*Activity*: Only the lines from the line holding "IC208: NOT 74HC04" through the final line of the entries below are to be returned, exactly as they stand.

(Entries taken from a collection)
= = =

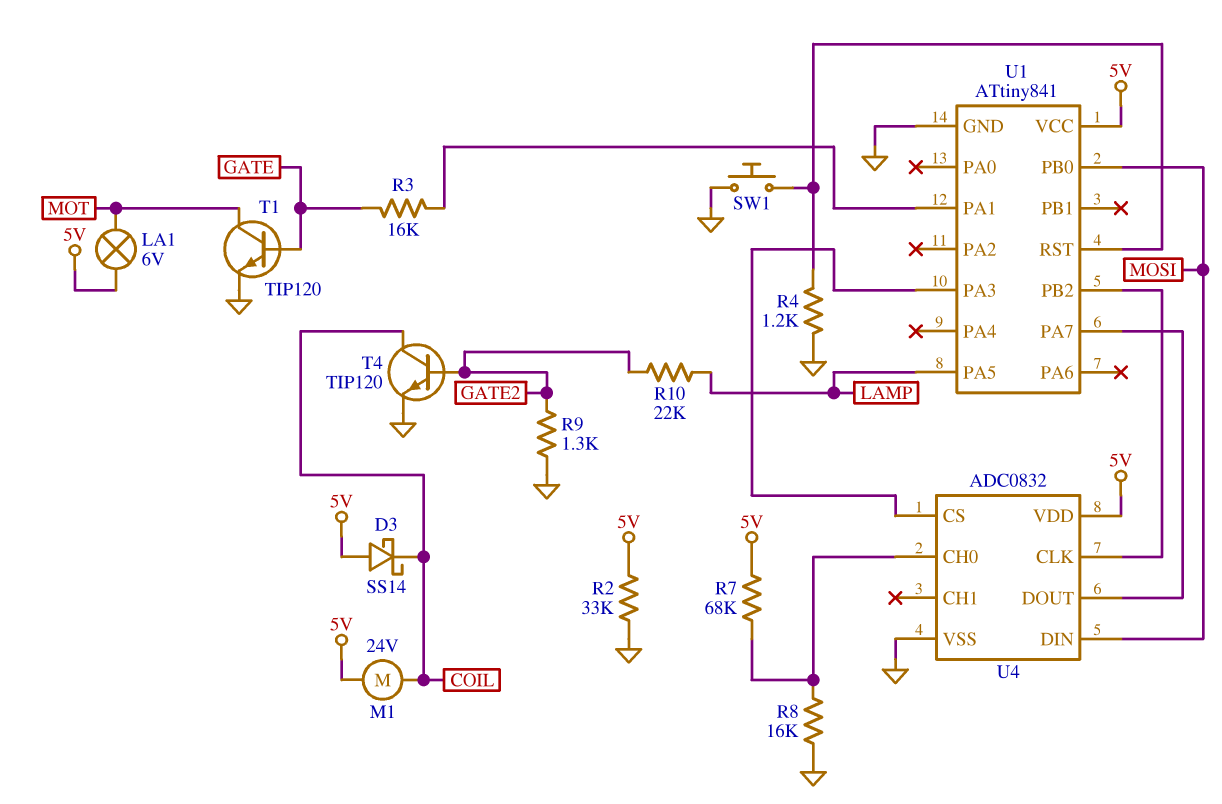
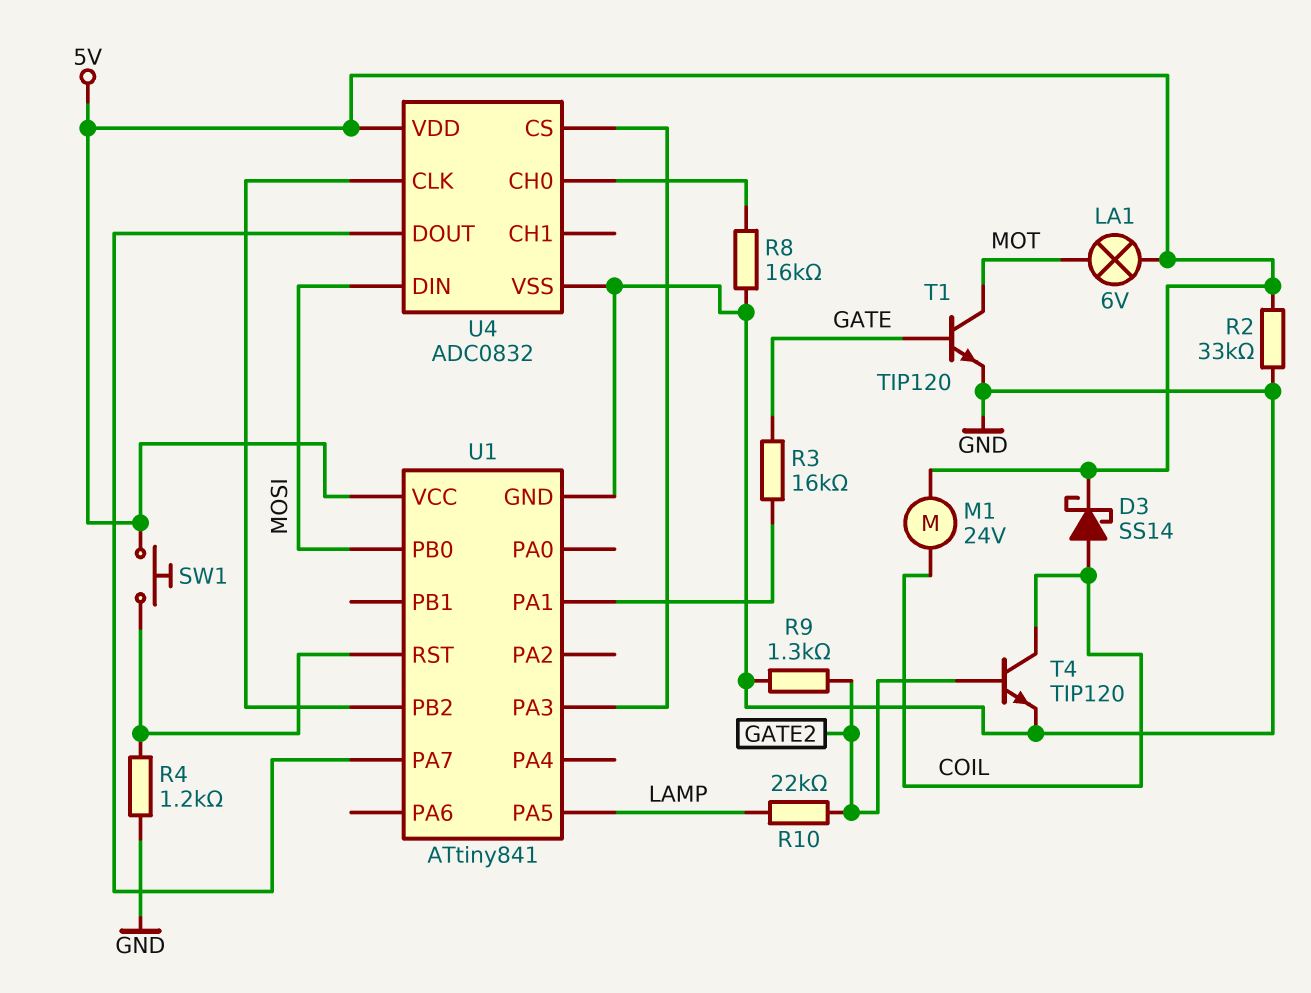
D3: schottky SS14 (A 5V, K COIL) -> schottky SS14 (A COIL, K 5V)
R7: 68k (5V, U4/CH0) -> none
SW1: button (GND, U1/RST) -> button (5V, U1/RST)

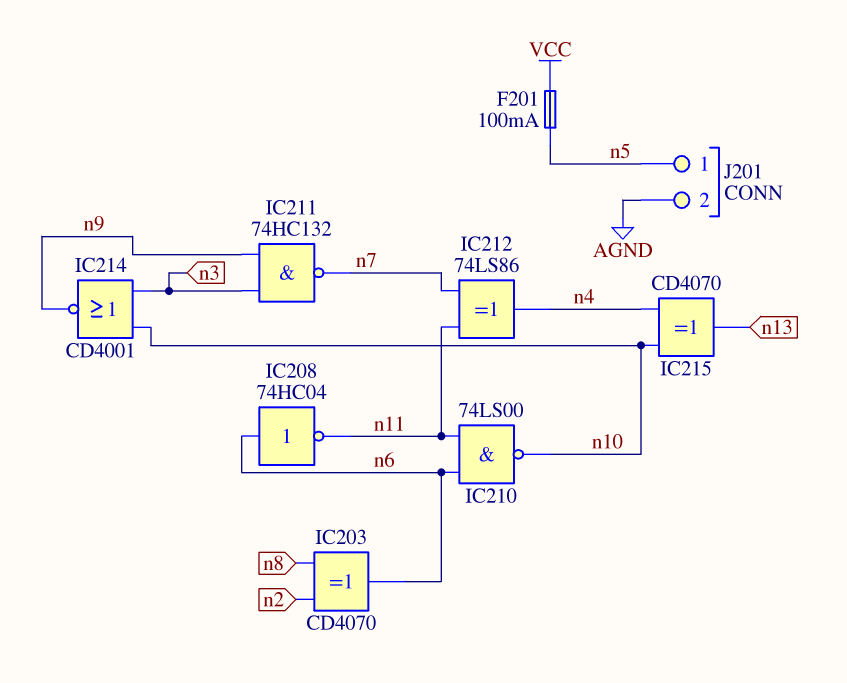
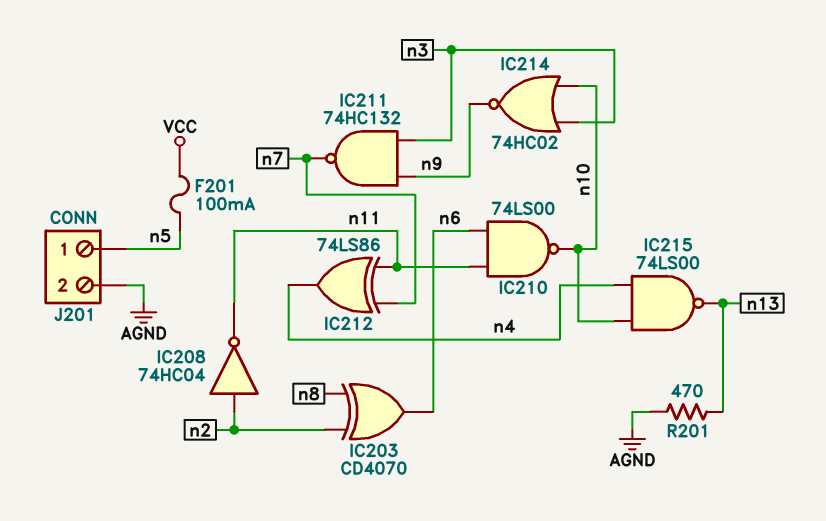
IC208: NOT 74HC04 (in n6, out n11) -> NOT 74HC04 (in n2, out n11)
IC214: NOR CD4001 (in n3, in n10, out n9) -> NOR 74HC02 (in n3, in n10, out n9)
IC215: XOR CD4070 (in n4, in n10, out n13) -> NAND 74LS00 (in n4, in n10, out n13)
R201: none -> 470 (AGND, n13)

= = =

*Solved exercise*:
IC208: NOT 74HC04 (in n6, out n11) -> NOT 74HC04 (in n2, out n11)
IC214: NOR CD4001 (in n3, in n10, out n9) -> NOR 74HC02 (in n3, in n10, out n9)
IC215: XOR CD4070 (in n4, in n10, out n13) -> NAND 74LS00 (in n4, in n10, out n13)
R201: none -> 470 (AGND, n13)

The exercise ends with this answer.